-- Listed records follows --
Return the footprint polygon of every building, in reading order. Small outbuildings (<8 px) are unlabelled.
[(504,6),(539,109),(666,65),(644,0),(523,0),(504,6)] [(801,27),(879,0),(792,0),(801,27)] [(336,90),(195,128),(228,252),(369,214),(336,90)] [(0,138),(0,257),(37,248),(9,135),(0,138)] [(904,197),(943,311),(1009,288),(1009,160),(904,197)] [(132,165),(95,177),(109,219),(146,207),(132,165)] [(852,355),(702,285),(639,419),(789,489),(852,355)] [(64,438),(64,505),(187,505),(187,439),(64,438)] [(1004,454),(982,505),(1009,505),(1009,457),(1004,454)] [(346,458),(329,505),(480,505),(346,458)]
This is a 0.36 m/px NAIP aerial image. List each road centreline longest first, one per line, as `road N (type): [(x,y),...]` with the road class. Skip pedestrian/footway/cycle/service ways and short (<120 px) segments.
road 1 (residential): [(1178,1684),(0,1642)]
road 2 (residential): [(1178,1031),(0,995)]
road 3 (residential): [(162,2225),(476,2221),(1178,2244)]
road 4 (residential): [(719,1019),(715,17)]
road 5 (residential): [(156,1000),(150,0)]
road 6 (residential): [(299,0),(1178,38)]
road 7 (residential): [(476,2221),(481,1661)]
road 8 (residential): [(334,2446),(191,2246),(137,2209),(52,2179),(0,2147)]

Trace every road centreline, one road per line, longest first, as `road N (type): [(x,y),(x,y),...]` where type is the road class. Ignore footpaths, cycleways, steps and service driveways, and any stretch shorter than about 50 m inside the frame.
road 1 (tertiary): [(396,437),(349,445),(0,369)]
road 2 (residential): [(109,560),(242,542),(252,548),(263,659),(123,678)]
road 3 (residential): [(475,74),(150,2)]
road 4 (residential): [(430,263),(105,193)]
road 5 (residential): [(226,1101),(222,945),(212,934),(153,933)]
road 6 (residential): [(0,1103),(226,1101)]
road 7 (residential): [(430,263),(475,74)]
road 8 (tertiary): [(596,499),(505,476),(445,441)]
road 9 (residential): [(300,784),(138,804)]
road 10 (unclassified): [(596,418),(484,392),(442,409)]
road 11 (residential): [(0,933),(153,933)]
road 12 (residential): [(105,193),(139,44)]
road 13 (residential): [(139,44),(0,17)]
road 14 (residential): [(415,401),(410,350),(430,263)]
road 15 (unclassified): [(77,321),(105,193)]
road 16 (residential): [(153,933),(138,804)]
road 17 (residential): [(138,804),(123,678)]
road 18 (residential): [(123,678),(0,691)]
-- Listed records concluded --
Output all of the material exactly.

Return the footprint polygon of every building, in reading order. Small outbuildings (<8 px) are unlabelled.
[(504,6),(539,109),(666,65),(644,0),(523,0),(504,6)] [(801,27),(879,0),(792,0),(801,27)] [(336,90),(195,128),(228,252),(369,214),(336,90)] [(0,138),(0,257),(37,248),(9,135),(0,138)] [(904,197),(943,311),(1009,288),(1009,160),(904,197)] [(132,165),(95,177),(109,219),(146,207),(132,165)] [(852,355),(702,285),(639,419),(789,489),(852,355)] [(64,438),(64,505),(187,505),(187,439),(64,438)] [(1004,454),(982,505),(1009,505),(1009,457),(1004,454)] [(346,458),(329,505),(480,505),(346,458)]
This is a 0.36 m/px NAIP aerial image. List each road centreline longest first, one per line, as `road N (type): [(x,y),...]` with the road class. Skip pedestrian/footway/cycle/service ways and short (<120 px) segments.
road 1 (residential): [(1178,1684),(0,1642)]
road 2 (residential): [(1178,1031),(0,995)]
road 3 (residential): [(162,2225),(476,2221),(1178,2244)]
road 4 (residential): [(719,1019),(715,17)]
road 5 (residential): [(156,1000),(150,0)]
road 6 (residential): [(299,0),(1178,38)]
road 7 (residential): [(476,2221),(481,1661)]
road 8 (residential): [(334,2446),(191,2246),(137,2209),(52,2179),(0,2147)]

Trace every road centreline, one road per line, longest first, as `road N (type): [(x,y),(x,y),...]` where type is the road class. Ignore footpaths, cycleways, steps and service driveways, and any stretch shorter than about 50 m inside the frame.
road 1 (tertiary): [(396,437),(349,445),(0,369)]
road 2 (residential): [(109,560),(242,542),(252,548),(263,659),(123,678)]
road 3 (residential): [(475,74),(150,2)]
road 4 (residential): [(430,263),(105,193)]
road 5 (residential): [(226,1101),(222,945),(212,934),(153,933)]
road 6 (residential): [(0,1103),(226,1101)]
road 7 (residential): [(430,263),(475,74)]
road 8 (tertiary): [(596,499),(505,476),(445,441)]
road 9 (residential): [(300,784),(138,804)]
road 10 (unclassified): [(596,418),(484,392),(442,409)]
road 11 (residential): [(0,933),(153,933)]
road 12 (residential): [(105,193),(139,44)]
road 13 (residential): [(139,44),(0,17)]
road 14 (residential): [(415,401),(410,350),(430,263)]
road 15 (unclassified): [(77,321),(105,193)]
road 16 (residential): [(153,933),(138,804)]
road 17 (residential): [(138,804),(123,678)]
road 18 (residential): [(123,678),(0,691)]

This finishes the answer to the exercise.